Item position entries:
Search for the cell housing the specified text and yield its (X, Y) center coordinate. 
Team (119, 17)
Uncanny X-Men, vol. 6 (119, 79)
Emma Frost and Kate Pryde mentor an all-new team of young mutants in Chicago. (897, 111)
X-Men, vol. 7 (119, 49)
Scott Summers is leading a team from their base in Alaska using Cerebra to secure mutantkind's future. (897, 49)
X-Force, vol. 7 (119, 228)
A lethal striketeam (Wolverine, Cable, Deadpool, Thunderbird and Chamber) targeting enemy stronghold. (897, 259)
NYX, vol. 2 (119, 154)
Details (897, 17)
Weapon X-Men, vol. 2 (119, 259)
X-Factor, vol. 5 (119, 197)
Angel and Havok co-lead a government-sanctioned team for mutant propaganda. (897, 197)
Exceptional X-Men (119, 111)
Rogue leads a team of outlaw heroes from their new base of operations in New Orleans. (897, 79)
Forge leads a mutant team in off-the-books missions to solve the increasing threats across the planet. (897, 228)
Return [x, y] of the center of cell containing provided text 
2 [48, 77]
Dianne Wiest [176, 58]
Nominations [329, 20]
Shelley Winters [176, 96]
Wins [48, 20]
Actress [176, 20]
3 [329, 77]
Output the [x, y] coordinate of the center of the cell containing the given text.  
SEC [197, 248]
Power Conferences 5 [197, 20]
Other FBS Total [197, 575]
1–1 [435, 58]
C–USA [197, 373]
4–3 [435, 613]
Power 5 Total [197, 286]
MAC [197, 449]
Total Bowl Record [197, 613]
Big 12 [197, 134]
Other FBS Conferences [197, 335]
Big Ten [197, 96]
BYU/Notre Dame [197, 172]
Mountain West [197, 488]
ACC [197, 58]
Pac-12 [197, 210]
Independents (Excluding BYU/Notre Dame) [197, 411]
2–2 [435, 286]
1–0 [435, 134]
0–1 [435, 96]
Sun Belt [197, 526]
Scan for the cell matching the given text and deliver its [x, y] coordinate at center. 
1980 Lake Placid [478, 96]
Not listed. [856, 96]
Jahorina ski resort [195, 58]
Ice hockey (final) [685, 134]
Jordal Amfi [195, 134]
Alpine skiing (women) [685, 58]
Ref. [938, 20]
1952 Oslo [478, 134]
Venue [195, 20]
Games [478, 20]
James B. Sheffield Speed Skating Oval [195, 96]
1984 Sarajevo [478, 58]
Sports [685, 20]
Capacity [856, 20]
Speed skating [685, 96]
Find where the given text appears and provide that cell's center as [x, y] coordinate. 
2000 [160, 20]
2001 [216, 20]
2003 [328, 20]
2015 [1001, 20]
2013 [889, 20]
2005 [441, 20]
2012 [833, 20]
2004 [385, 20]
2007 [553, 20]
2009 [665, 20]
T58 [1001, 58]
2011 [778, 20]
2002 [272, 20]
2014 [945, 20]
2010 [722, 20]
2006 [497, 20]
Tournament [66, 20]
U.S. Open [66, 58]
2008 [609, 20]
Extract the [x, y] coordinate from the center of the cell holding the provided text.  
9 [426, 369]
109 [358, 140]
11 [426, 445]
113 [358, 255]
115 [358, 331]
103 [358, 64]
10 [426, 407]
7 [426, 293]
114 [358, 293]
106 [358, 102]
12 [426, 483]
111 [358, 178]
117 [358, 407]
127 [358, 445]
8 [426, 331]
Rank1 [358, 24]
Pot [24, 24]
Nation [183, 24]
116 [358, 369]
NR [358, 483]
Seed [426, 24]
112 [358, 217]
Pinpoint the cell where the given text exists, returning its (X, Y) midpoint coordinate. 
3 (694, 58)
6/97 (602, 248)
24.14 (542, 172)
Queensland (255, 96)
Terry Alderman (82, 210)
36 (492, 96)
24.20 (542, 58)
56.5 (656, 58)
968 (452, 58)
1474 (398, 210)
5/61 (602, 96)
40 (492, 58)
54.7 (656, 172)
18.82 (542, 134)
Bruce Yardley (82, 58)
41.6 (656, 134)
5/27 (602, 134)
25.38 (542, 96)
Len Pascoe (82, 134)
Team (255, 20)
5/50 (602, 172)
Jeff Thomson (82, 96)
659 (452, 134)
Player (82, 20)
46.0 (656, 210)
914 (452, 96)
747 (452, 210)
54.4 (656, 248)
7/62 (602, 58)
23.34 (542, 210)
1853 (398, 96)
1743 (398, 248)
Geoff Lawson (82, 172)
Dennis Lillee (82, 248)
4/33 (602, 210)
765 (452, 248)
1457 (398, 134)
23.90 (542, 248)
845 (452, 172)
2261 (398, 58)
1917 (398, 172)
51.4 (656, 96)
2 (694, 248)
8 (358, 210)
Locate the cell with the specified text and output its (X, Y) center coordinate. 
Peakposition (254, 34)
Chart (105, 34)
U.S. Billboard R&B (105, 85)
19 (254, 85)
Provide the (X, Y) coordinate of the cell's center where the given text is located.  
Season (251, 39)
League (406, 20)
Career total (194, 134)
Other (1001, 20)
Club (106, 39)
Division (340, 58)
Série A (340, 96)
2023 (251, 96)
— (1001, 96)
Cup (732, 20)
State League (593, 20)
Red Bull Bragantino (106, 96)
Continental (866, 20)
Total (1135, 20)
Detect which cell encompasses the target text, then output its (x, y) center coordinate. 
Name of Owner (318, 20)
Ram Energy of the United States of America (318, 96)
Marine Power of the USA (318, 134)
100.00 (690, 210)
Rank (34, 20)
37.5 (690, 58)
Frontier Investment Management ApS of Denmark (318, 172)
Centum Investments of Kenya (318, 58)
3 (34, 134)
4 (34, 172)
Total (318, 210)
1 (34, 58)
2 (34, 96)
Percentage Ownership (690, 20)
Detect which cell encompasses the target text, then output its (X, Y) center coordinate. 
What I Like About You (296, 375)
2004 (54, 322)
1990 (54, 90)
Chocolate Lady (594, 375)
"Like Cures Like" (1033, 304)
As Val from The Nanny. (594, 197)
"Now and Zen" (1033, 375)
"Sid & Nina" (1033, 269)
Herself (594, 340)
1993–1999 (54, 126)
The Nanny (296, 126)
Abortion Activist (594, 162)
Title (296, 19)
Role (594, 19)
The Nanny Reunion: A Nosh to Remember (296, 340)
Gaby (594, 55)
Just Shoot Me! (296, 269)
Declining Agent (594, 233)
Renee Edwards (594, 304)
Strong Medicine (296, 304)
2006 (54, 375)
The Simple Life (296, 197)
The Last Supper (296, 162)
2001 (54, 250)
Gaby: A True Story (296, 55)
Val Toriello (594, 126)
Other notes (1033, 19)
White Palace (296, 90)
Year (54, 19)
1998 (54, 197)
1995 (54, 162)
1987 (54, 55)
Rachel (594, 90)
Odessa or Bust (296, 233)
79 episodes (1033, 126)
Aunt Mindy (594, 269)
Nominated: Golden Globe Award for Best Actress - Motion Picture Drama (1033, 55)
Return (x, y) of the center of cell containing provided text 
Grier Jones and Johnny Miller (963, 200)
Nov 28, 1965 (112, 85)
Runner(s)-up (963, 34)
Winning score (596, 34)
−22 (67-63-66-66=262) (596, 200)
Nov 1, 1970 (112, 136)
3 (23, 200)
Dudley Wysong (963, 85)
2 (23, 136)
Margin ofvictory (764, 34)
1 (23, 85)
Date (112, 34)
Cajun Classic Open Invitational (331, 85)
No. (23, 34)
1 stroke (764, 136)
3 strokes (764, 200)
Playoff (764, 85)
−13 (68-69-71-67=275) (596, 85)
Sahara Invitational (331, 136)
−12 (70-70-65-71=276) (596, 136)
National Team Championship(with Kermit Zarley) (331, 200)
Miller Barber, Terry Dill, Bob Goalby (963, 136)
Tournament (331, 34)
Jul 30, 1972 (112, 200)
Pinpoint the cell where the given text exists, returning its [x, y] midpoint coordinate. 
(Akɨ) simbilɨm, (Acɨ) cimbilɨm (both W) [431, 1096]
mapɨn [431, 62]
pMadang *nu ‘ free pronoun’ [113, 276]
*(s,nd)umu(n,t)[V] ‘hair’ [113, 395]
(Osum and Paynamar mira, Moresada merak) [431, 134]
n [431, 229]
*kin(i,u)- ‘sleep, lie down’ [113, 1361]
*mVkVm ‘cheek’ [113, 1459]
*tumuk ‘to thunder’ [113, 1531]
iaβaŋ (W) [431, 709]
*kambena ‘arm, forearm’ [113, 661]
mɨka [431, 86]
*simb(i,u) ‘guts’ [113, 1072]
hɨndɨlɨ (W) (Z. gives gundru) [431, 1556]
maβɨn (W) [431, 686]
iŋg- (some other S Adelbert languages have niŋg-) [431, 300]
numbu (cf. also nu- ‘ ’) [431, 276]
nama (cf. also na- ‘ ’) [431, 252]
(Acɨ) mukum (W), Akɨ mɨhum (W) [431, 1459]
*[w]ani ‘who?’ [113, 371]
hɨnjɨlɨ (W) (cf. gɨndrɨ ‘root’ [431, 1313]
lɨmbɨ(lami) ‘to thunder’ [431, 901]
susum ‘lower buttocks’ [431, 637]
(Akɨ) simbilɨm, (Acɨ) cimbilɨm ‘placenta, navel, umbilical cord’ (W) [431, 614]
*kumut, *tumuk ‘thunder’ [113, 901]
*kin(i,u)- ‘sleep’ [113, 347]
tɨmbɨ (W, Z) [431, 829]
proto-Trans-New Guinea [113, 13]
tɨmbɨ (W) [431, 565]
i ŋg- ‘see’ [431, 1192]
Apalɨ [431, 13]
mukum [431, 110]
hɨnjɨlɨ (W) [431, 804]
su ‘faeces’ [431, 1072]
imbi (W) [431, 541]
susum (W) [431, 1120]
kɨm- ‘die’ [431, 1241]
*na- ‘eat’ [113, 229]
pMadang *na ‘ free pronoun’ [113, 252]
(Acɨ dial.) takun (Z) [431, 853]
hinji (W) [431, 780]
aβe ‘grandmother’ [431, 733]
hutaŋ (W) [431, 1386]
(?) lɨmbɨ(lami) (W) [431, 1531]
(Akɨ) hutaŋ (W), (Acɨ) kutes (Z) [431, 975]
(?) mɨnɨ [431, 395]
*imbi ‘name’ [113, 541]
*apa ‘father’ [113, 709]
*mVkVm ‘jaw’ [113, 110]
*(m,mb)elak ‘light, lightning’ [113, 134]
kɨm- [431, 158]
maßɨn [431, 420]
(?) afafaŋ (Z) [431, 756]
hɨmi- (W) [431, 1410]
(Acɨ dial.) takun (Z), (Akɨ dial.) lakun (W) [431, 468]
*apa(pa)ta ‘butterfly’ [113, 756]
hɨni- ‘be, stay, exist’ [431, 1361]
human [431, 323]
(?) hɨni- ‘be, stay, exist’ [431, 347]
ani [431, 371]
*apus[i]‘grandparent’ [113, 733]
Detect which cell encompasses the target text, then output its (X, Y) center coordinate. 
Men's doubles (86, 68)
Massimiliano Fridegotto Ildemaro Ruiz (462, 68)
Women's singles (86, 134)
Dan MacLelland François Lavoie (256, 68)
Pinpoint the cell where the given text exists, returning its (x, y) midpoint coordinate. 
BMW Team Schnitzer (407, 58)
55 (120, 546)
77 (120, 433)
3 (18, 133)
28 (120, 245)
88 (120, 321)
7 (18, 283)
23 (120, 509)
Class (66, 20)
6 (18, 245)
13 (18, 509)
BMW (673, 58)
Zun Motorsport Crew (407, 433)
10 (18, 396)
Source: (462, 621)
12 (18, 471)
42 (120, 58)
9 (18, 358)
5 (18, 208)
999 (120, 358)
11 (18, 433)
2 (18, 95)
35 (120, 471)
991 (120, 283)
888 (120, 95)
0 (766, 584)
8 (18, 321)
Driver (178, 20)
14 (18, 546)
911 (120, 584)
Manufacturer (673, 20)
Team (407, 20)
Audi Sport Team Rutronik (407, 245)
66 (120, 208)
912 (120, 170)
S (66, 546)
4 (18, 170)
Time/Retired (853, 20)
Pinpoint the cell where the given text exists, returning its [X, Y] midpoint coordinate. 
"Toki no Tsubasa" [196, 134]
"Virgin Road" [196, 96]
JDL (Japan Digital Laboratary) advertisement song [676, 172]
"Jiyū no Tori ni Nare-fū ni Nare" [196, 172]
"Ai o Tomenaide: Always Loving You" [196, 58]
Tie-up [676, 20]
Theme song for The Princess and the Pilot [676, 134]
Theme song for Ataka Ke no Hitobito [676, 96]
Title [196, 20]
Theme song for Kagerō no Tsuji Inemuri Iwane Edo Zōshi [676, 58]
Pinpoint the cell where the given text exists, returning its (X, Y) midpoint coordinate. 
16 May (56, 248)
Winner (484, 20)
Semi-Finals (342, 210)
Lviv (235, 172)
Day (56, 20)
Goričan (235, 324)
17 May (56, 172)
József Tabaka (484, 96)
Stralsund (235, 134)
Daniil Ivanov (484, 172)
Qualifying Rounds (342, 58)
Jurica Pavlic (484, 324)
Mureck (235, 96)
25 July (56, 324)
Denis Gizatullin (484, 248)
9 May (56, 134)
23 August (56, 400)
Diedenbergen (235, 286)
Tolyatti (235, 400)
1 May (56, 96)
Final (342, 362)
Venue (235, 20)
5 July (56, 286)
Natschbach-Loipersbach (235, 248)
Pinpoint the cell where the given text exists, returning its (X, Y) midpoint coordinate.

__OBJECTIVE__
Copy the lines from the first one down to and including the line with "Power 5 Total [197, 286]", replacing "Nominations" with "Awards" and keeping everything else the same. Give only those lines.

__RESULT BELOW__
Search for the cell housing the specified text and yield its (X, Y) center coordinate. 
Team (119, 17)
Uncanny X-Men, vol. 6 (119, 79)
Emma Frost and Kate Pryde mentor an all-new team of young mutants in Chicago. (897, 111)
X-Men, vol. 7 (119, 49)
Scott Summers is leading a team from their base in Alaska using Cerebra to secure mutantkind's future. (897, 49)
X-Force, vol. 7 (119, 228)
A lethal striketeam (Wolverine, Cable, Deadpool, Thunderbird and Chamber) targeting enemy stronghold. (897, 259)
NYX, vol. 2 (119, 154)
Details (897, 17)
Weapon X-Men, vol. 2 (119, 259)
X-Factor, vol. 5 (119, 197)
Angel and Havok co-lead a government-sanctioned team for mutant propaganda. (897, 197)
Exceptional X-Men (119, 111)
Rogue leads a team of outlaw heroes from their new base of operations in New Orleans. (897, 79)
Forge leads a mutant team in off-the-books missions to solve the increasing threats across the planet. (897, 228)
Return [x, y] of the center of cell containing provided text 
2 [48, 77]
Dianne Wiest [176, 58]
Awards [329, 20]
Shelley Winters [176, 96]
Wins [48, 20]
Actress [176, 20]
3 [329, 77]
Output the [x, y] coordinate of the center of the cell containing the given text.  
SEC [197, 248]
Power Conferences 5 [197, 20]
Other FBS Total [197, 575]
1–1 [435, 58]
C–USA [197, 373]
4–3 [435, 613]
Power 5 Total [197, 286]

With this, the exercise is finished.